■ TASK GOAL
Copy the data that appears below exactly. Drop the pictures.
○ ○ ○ ○ ○
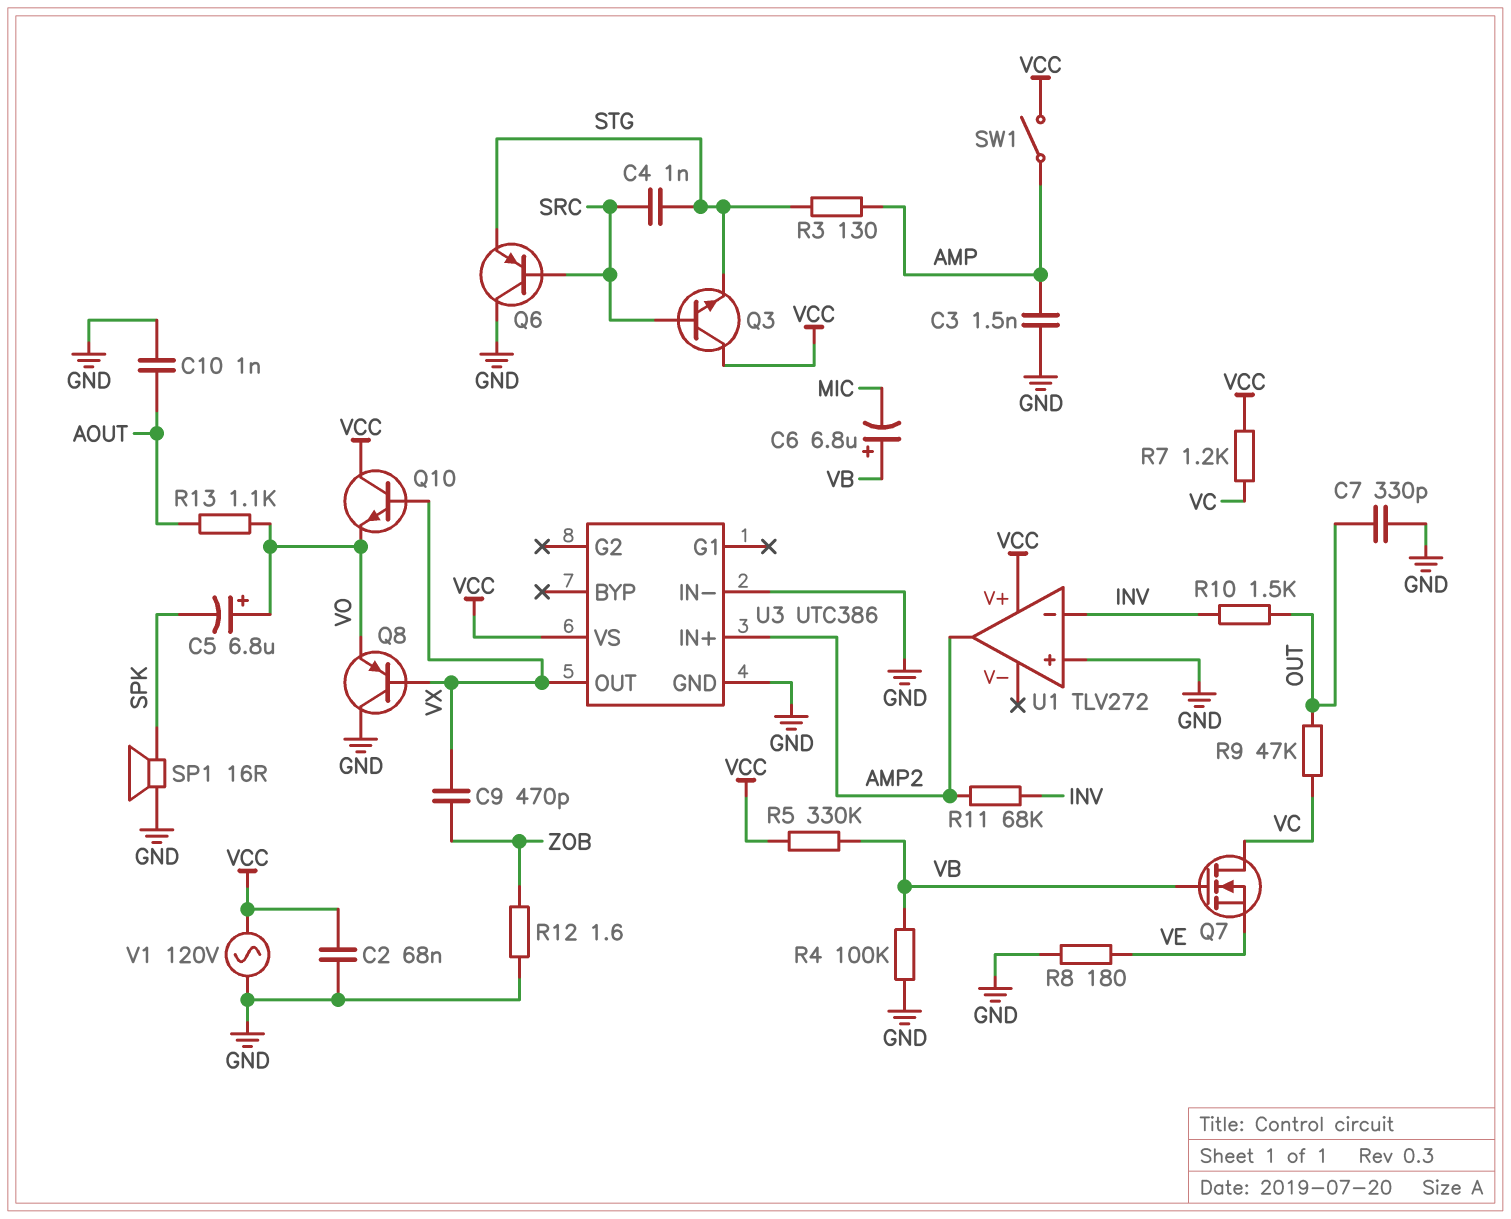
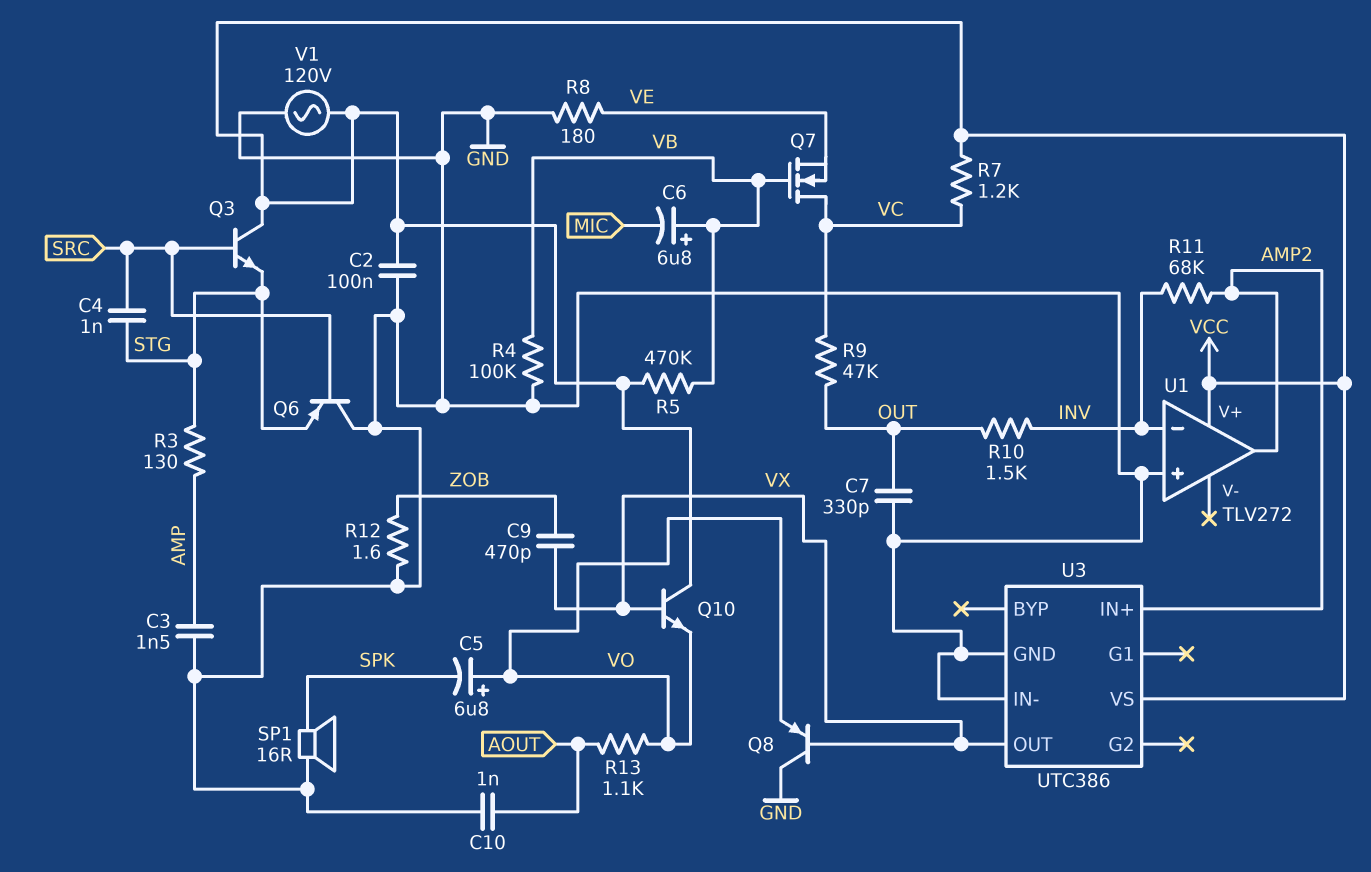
C2: 68nF (GND, VCC) -> 100nF (GND, VCC)
R5: 330k (VB, VCC) -> 470k (VB, VCC)
SW1: switch (AMP, VCC) -> none

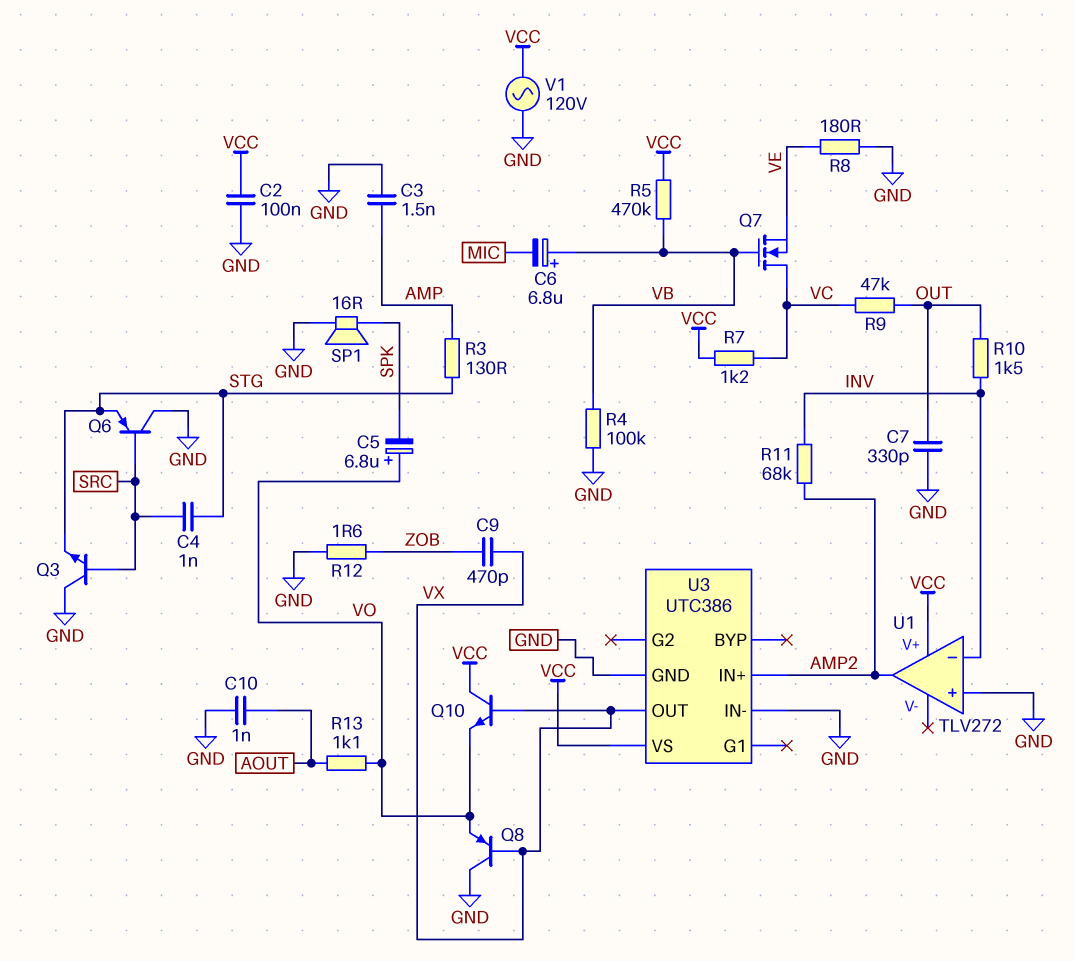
Q3: NPN (B SRC, C VCC, E STG) -> NPN (B SRC, C GND, E STG)

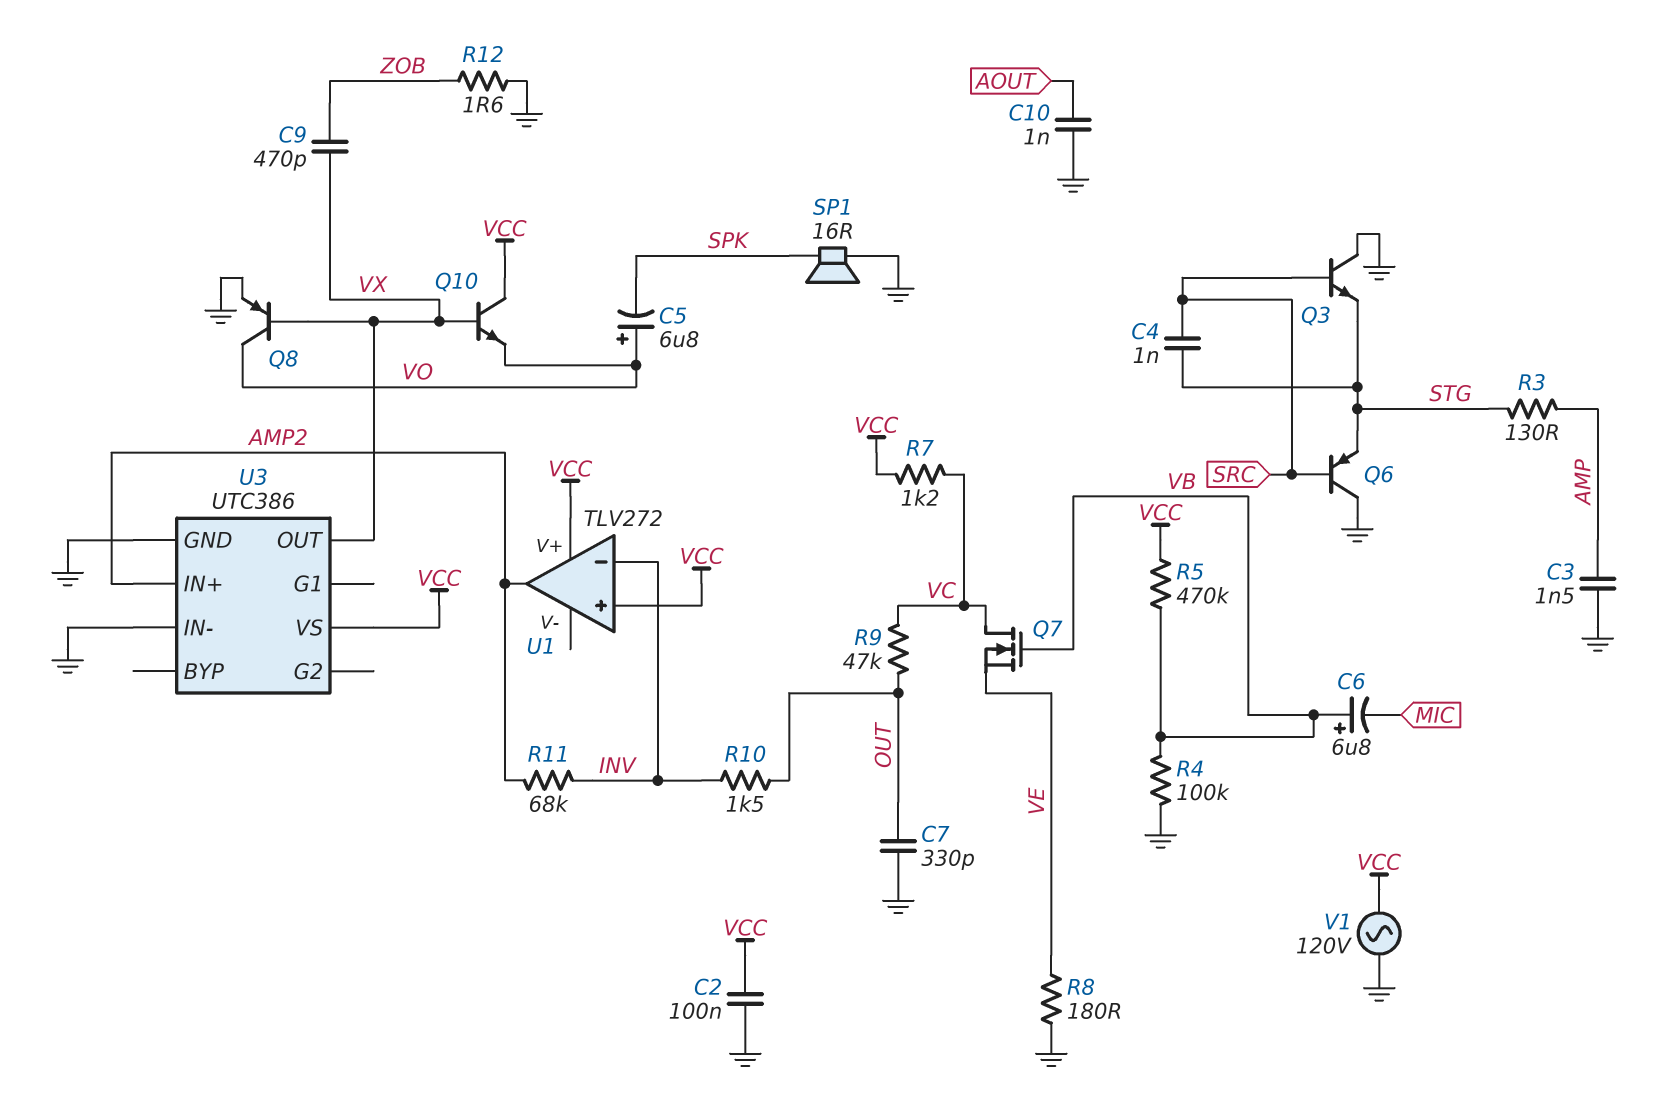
Q8: PNP (B VX, C GND, E VO) -> PNP (B VX, C VO, E GND)
R13: 1.1k (AOUT, VO) -> none
U1 pin in+: GND -> VCC

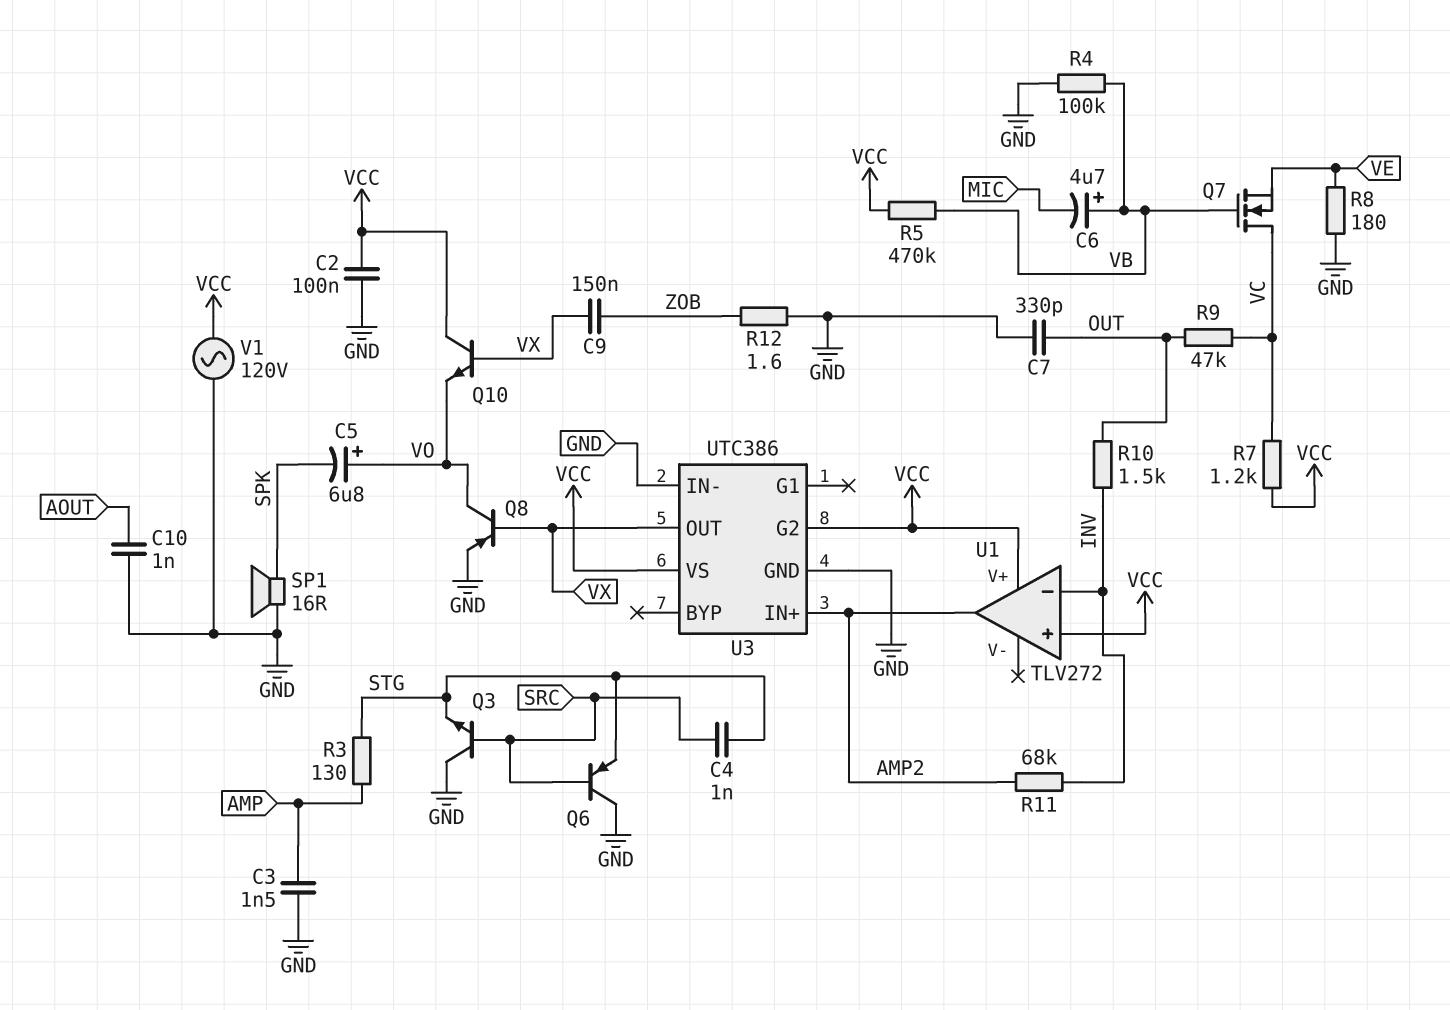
C6: 6.8uF (plus VB, minus MIC) -> 4.7uF (plus VB, minus MIC)
C9: 470pF (VX, ZOB) -> 150nF (VX, ZOB)
U3 pin G2: none -> VCC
○ ○ ○ ○ ○
■ SOLUTION
C2: 68nF (GND, VCC) -> 100nF (GND, VCC)
R5: 330k (VB, VCC) -> 470k (VB, VCC)
SW1: switch (AMP, VCC) -> none

Q3: NPN (B SRC, C VCC, E STG) -> NPN (B SRC, C GND, E STG)

Q8: PNP (B VX, C GND, E VO) -> PNP (B VX, C VO, E GND)
R13: 1.1k (AOUT, VO) -> none
U1 pin in+: GND -> VCC

C6: 6.8uF (plus VB, minus MIC) -> 4.7uF (plus VB, minus MIC)
C9: 470pF (VX, ZOB) -> 150nF (VX, ZOB)
U3 pin G2: none -> VCC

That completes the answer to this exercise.